## EXERCISE BRIEF
Would you return the lines between the one holding "green square: (618, 239)" and the one holding "cyan star: (653, 1159) -> (659, 1115), moved", inclusive, and only those, exactly as they stand in the listing below?

## GIVEN DATA
· · · · · · ·
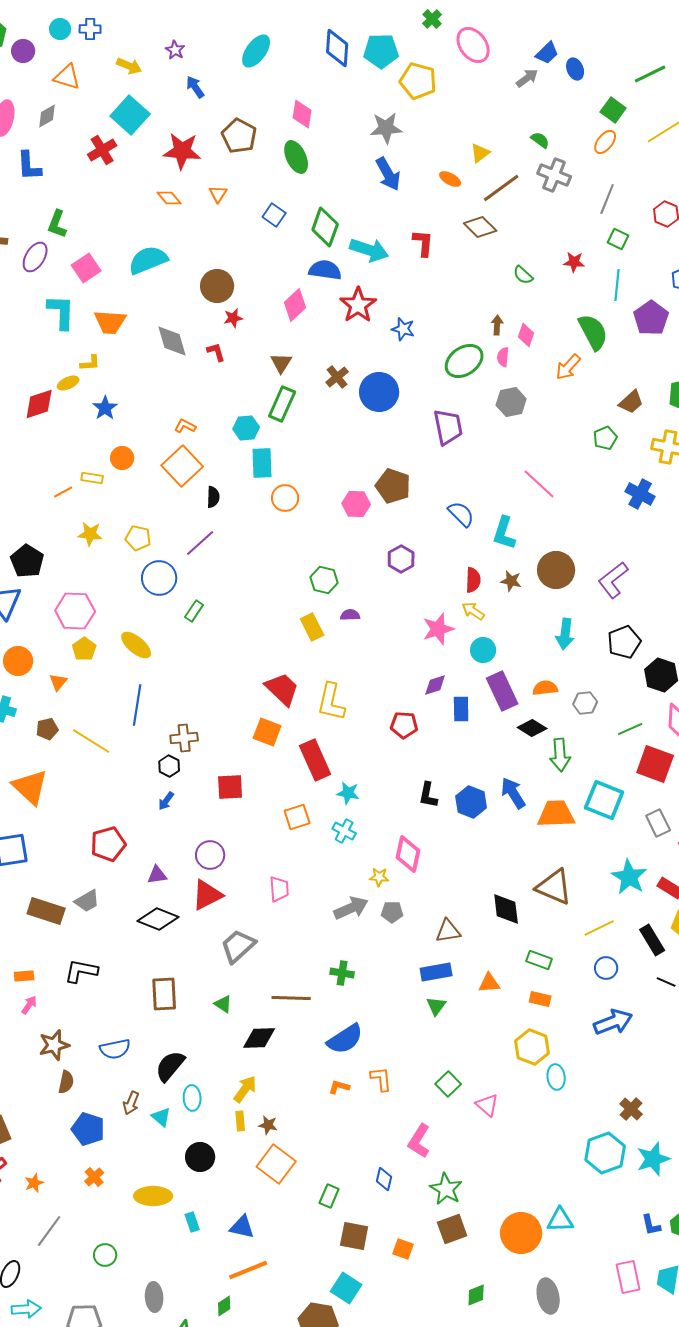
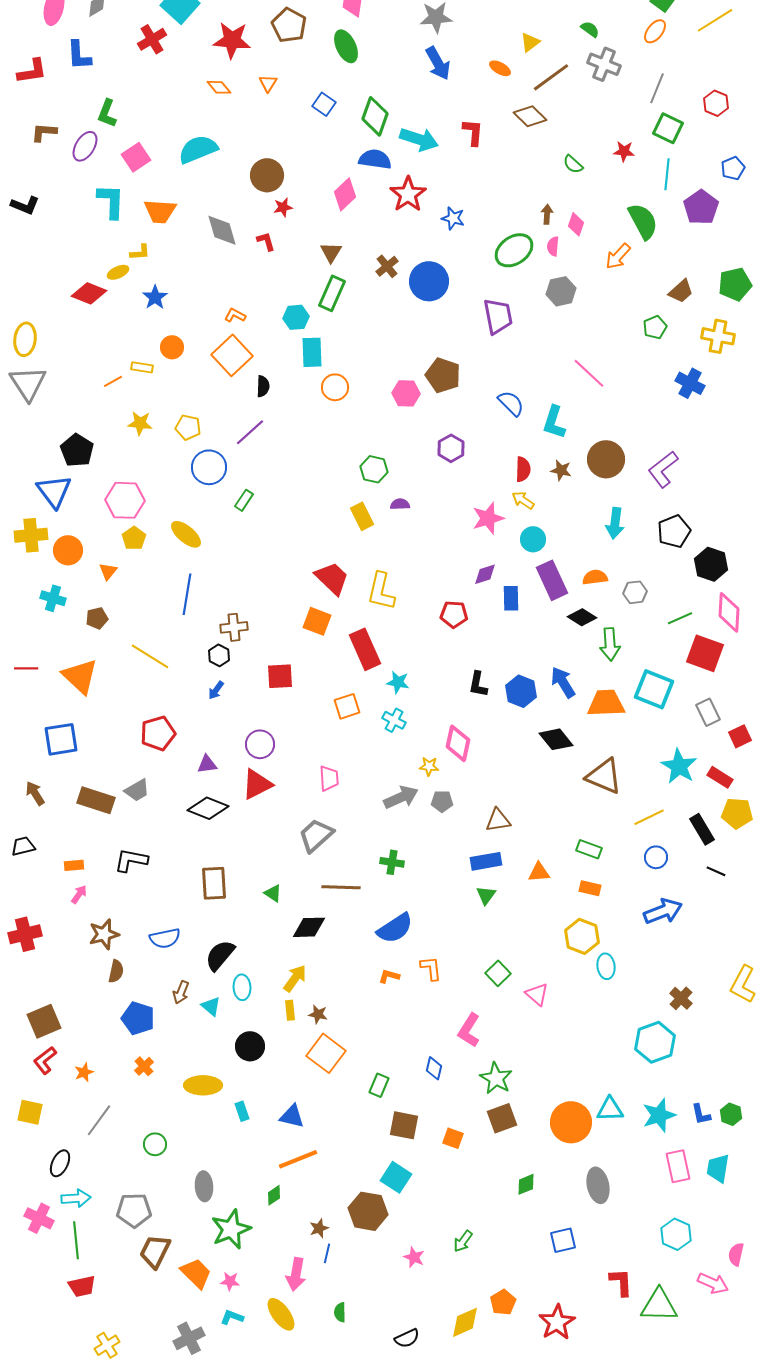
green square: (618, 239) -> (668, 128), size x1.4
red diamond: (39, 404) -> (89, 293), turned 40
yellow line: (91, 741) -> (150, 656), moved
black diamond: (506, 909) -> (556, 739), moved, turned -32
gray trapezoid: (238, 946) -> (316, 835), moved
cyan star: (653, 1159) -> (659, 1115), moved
· · · · · · ·
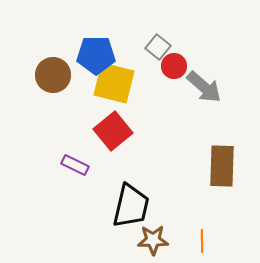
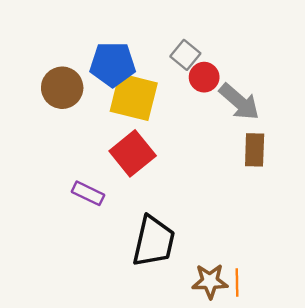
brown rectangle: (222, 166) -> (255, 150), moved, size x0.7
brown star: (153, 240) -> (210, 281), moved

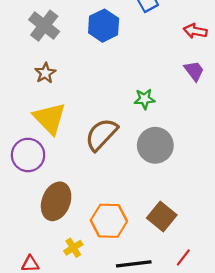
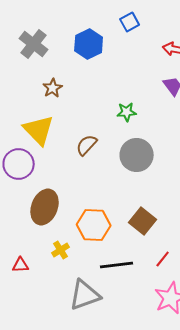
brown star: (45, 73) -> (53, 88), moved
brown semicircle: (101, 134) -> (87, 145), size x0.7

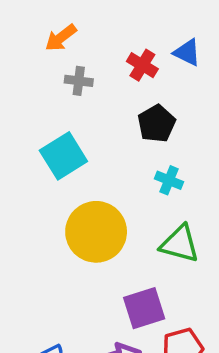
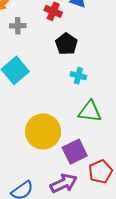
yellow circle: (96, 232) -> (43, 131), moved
· · · · · · ·
## EXPECTED ANSWER
green square: (618, 239) -> (668, 128), size x1.4
red diamond: (39, 404) -> (89, 293), turned 40
yellow line: (91, 741) -> (150, 656), moved
black diamond: (506, 909) -> (556, 739), moved, turned -32
gray trapezoid: (238, 946) -> (316, 835), moved
cyan star: (653, 1159) -> (659, 1115), moved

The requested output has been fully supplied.